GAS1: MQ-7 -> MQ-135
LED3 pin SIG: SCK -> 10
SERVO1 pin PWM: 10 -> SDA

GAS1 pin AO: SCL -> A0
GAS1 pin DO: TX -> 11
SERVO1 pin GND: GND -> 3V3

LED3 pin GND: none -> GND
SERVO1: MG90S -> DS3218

^^^^

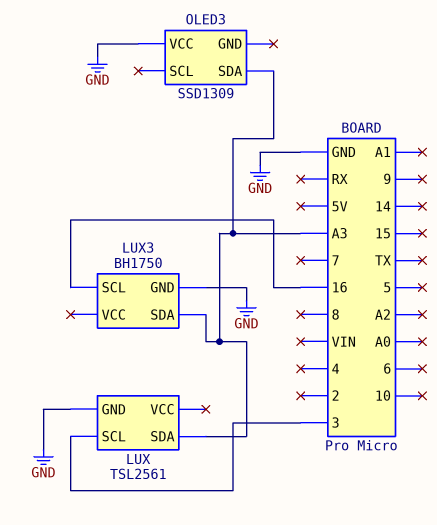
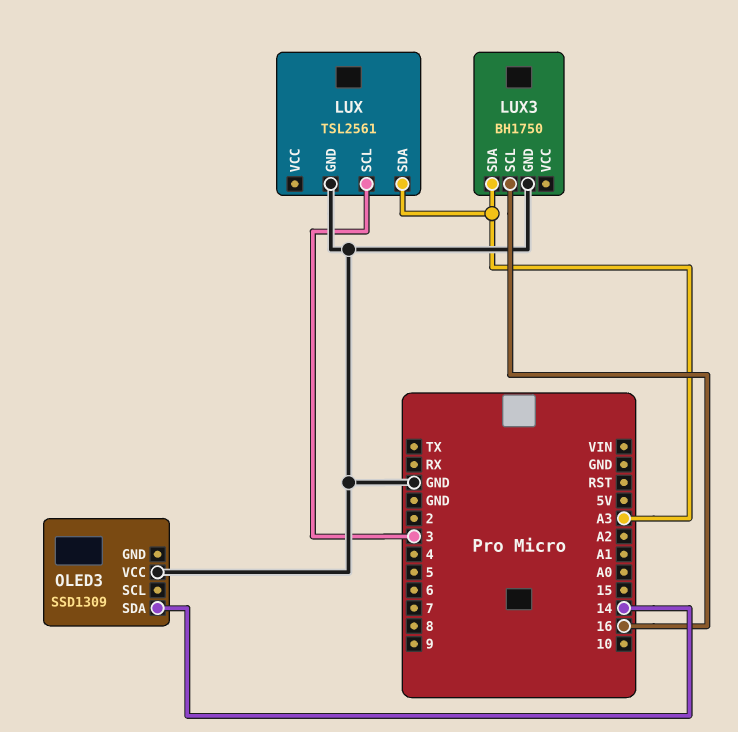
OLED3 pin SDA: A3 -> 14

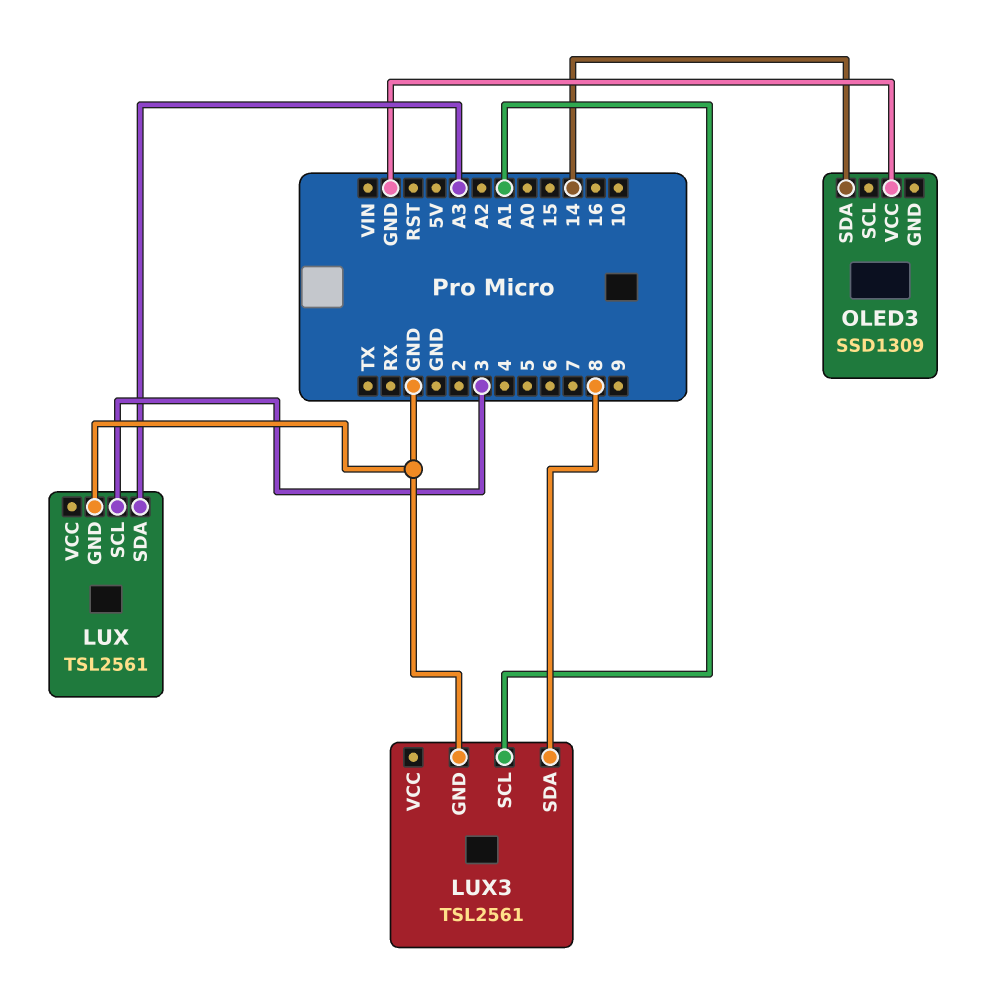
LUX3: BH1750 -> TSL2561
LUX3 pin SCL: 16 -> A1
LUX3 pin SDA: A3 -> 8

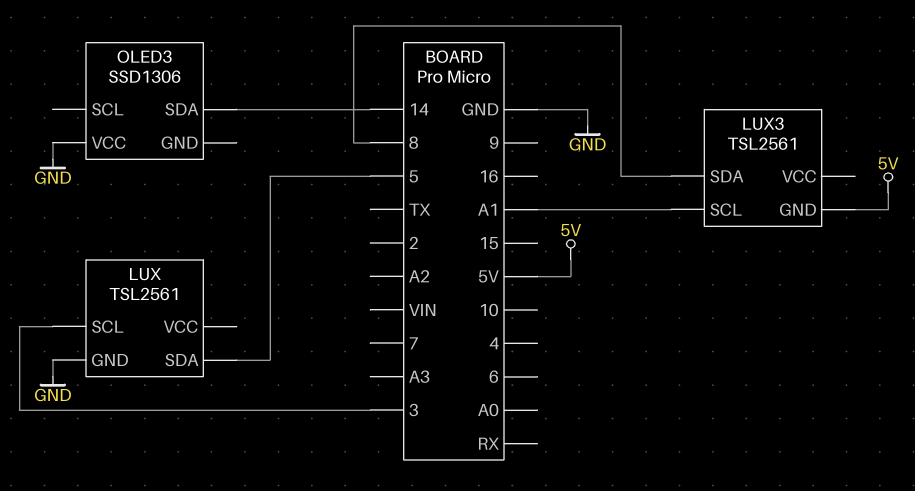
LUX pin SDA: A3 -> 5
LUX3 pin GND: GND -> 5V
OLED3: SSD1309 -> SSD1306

^^^^

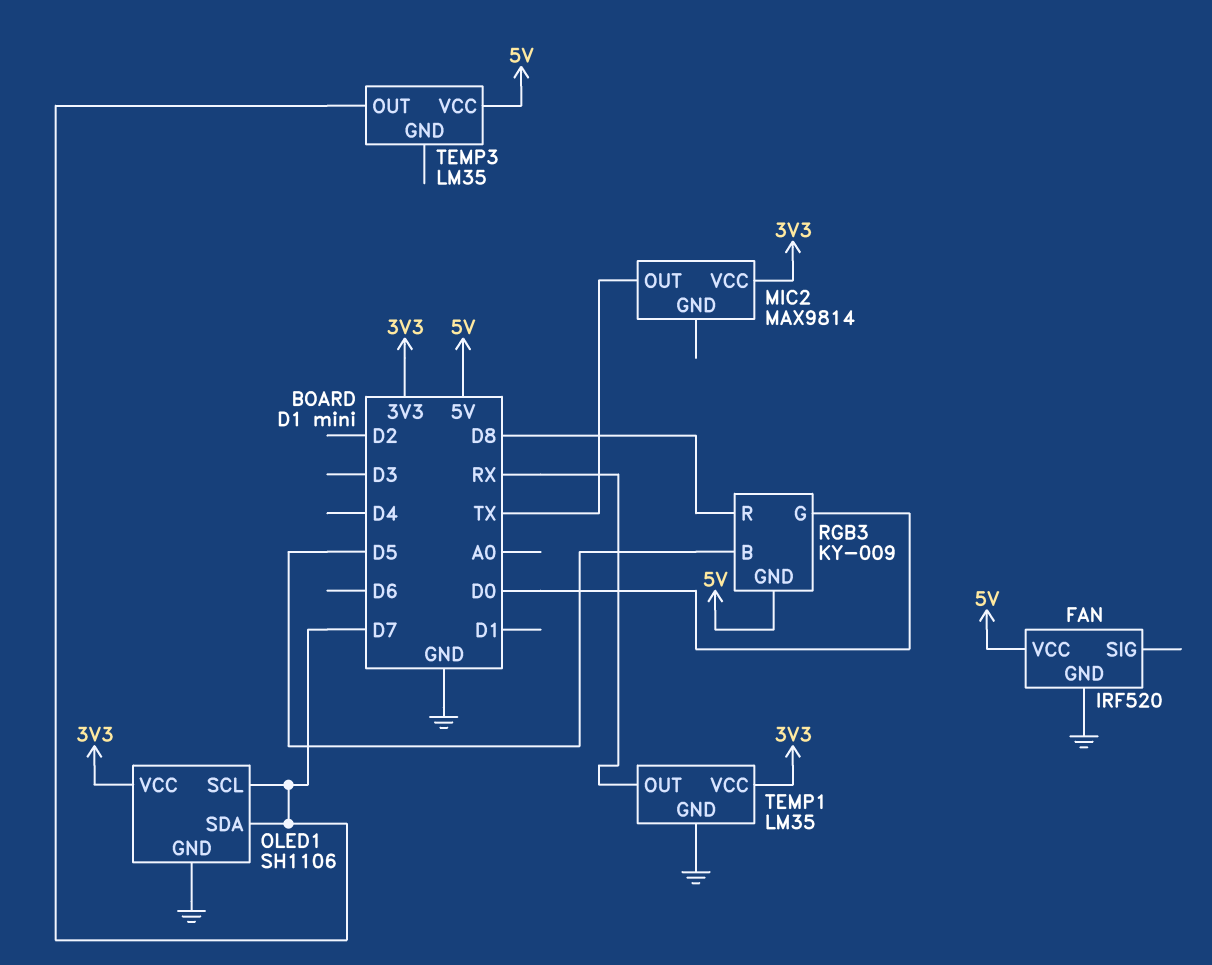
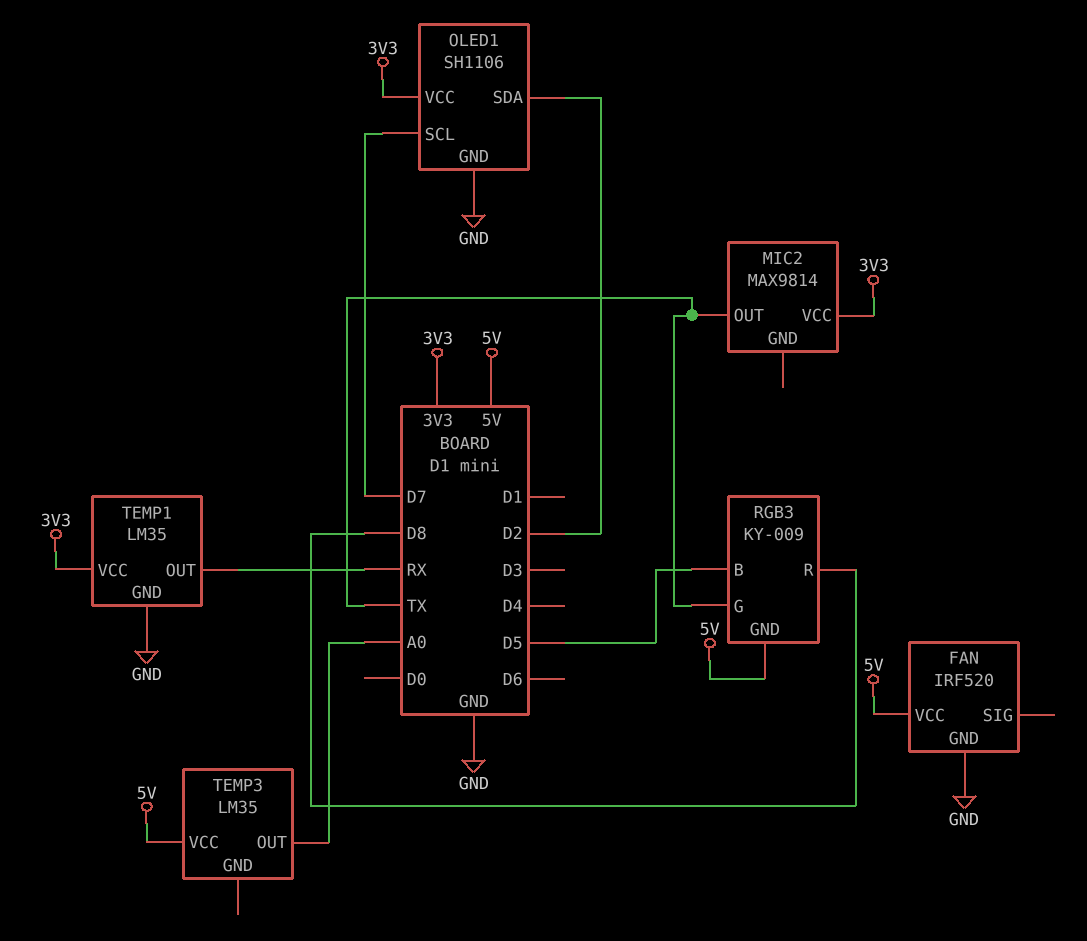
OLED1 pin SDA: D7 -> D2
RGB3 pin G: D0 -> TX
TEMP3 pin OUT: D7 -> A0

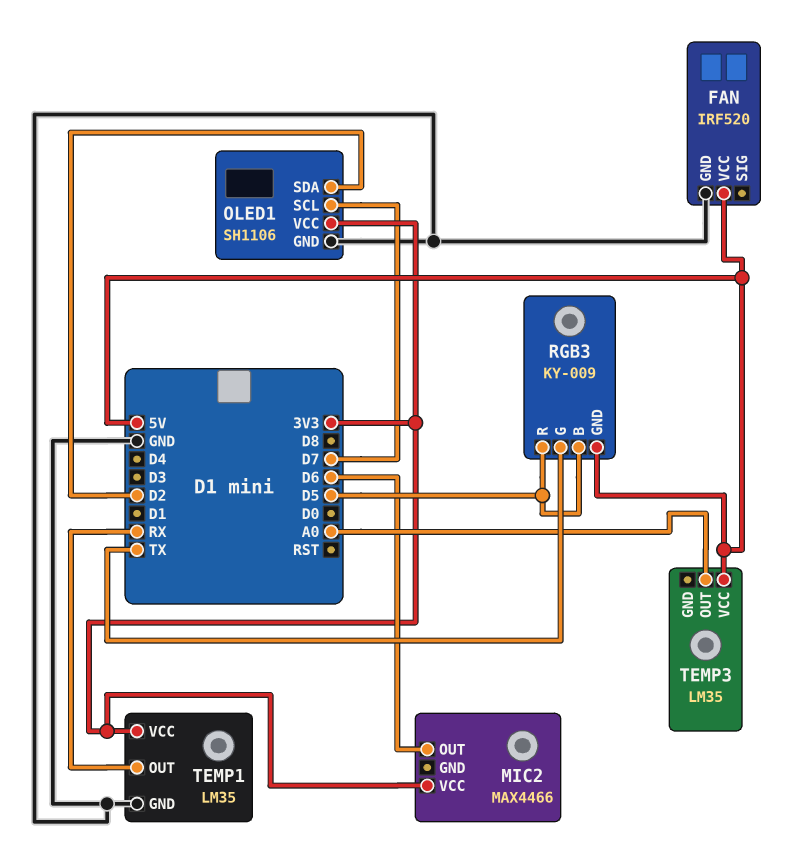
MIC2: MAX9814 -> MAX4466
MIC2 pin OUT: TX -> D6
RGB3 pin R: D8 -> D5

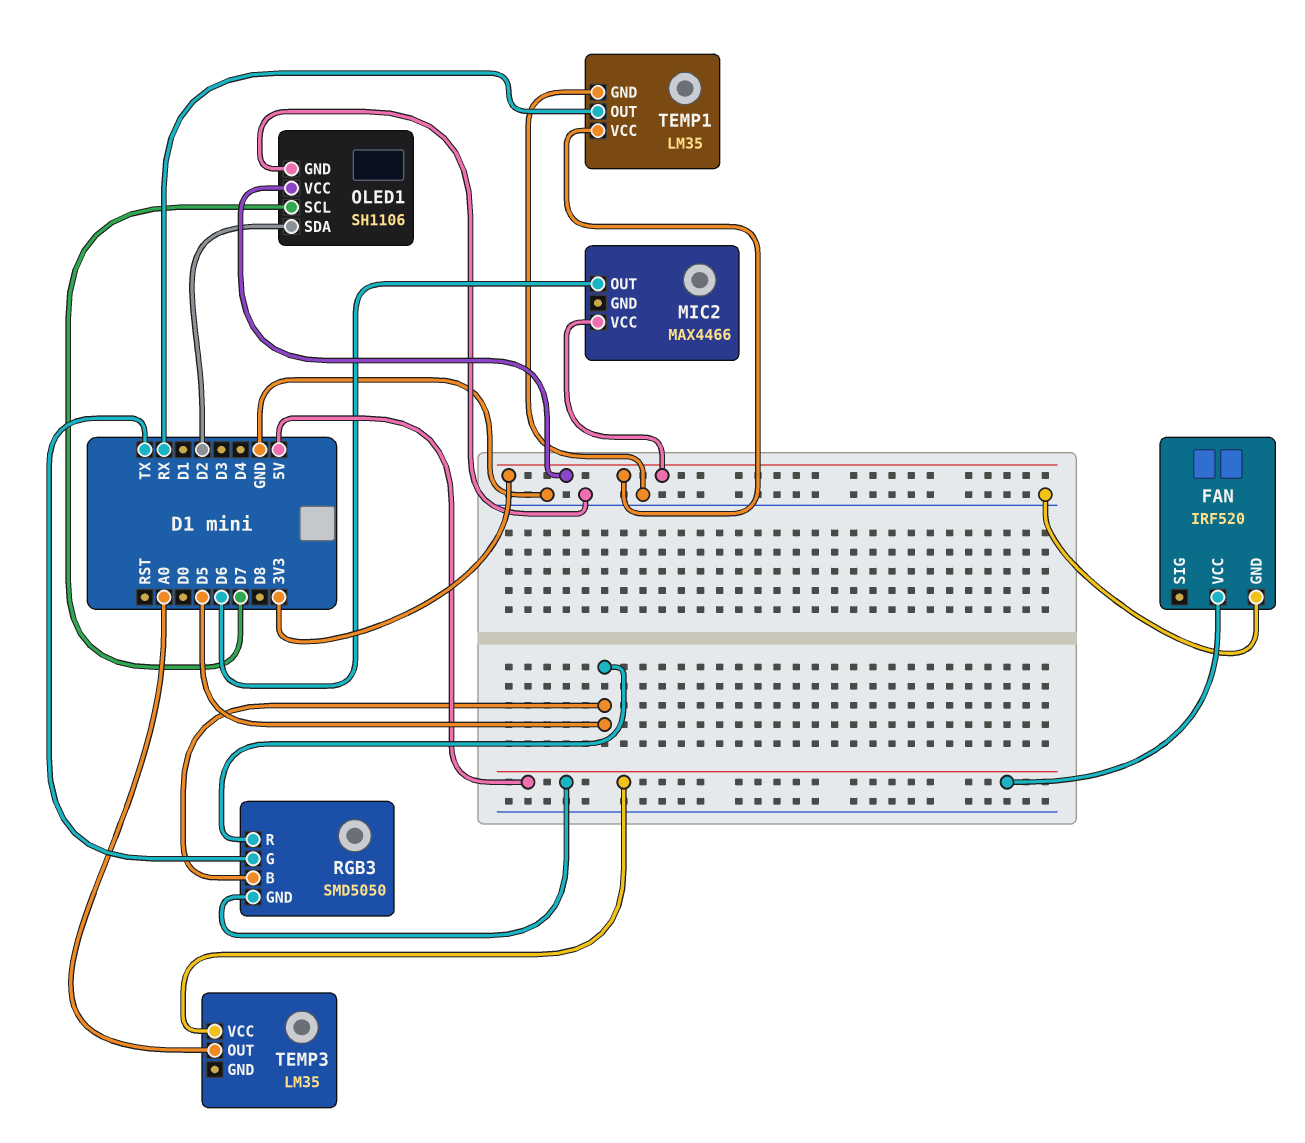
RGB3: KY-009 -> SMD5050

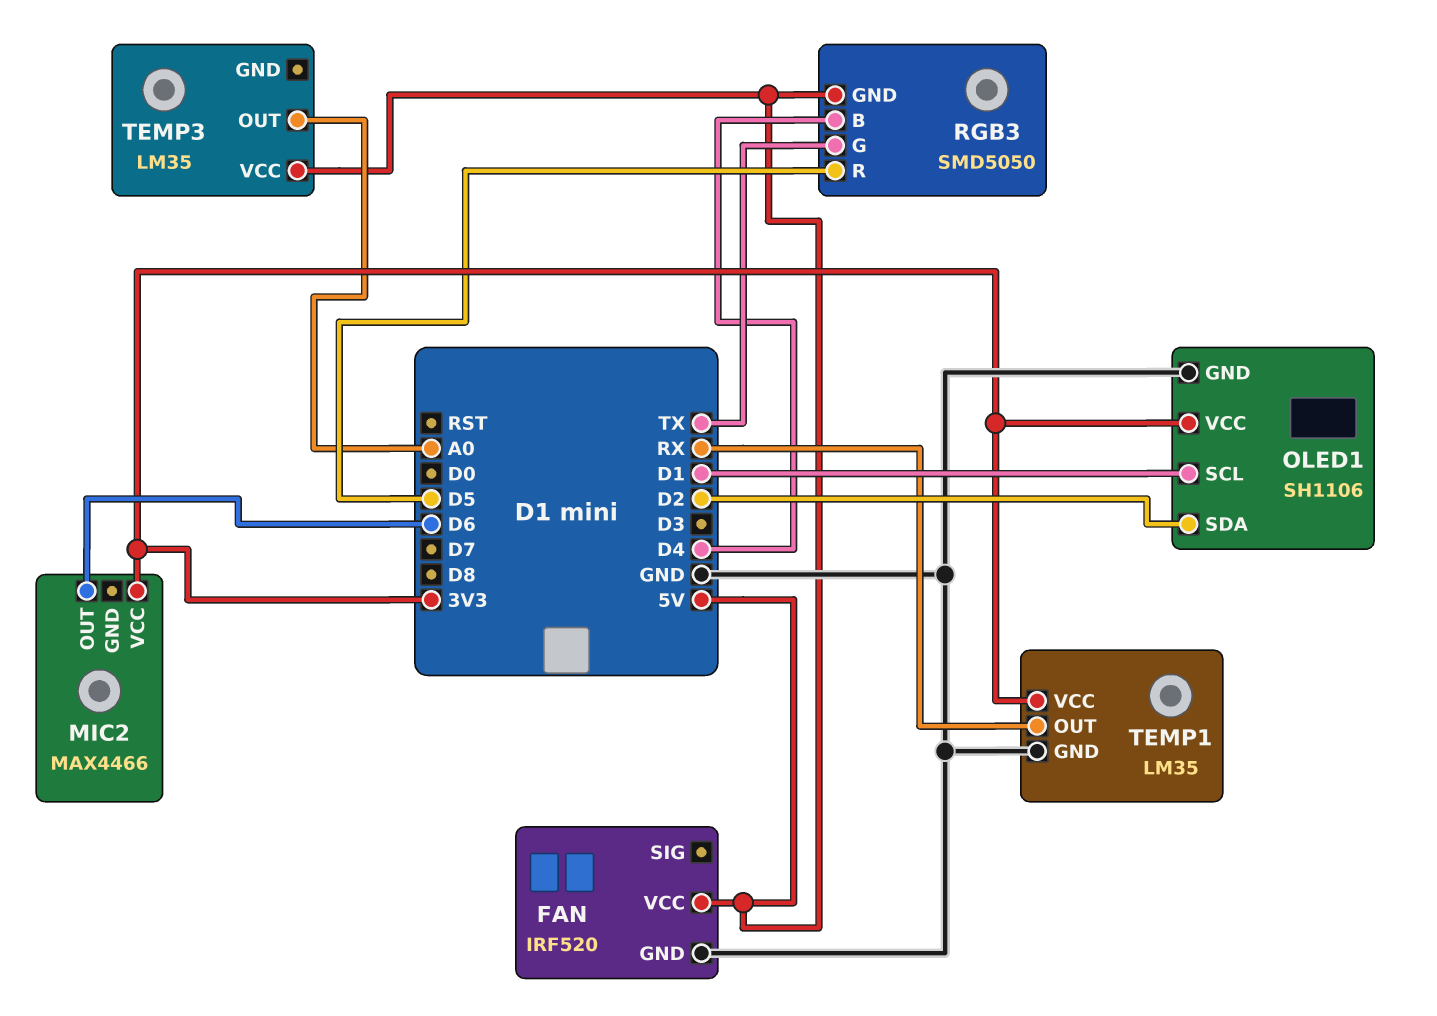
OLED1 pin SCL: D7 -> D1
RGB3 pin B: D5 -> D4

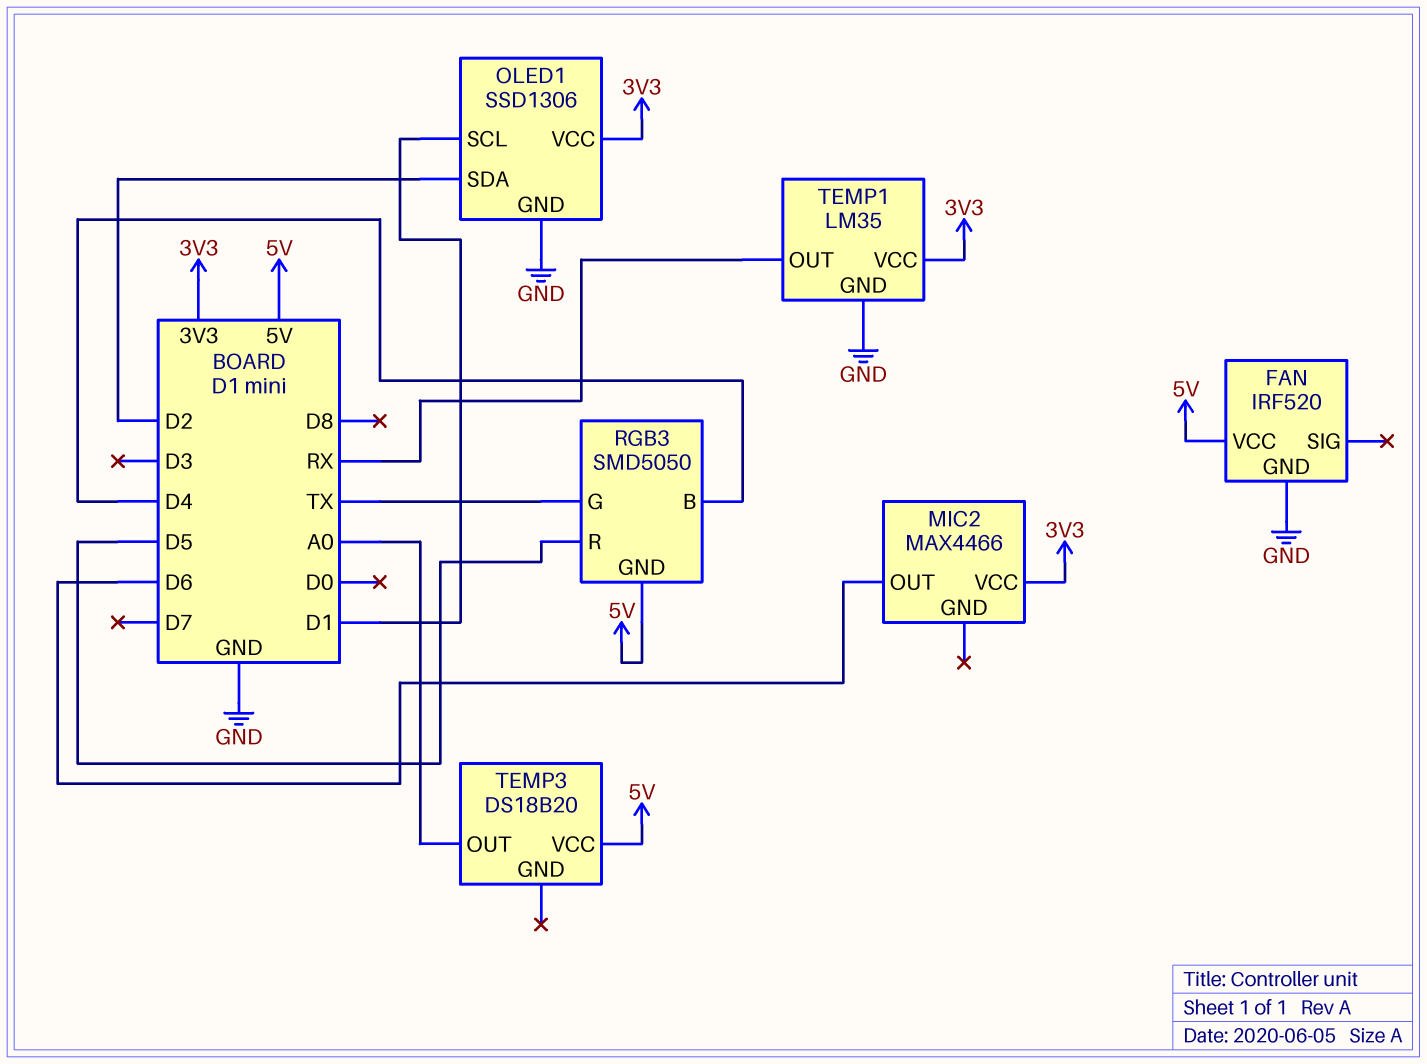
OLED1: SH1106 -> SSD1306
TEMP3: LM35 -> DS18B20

^^^^

> [Activity] From the records above, reproduce exactly the lines from the one with "GAS1: MQ-7 -> MQ-135" to the one with "SERVO1: MG90S -> DS3218", both included, and no others.

> [Answer box]
GAS1: MQ-7 -> MQ-135
LED3 pin SIG: SCK -> 10
SERVO1 pin PWM: 10 -> SDA

GAS1 pin AO: SCL -> A0
GAS1 pin DO: TX -> 11
SERVO1 pin GND: GND -> 3V3

LED3 pin GND: none -> GND
SERVO1: MG90S -> DS3218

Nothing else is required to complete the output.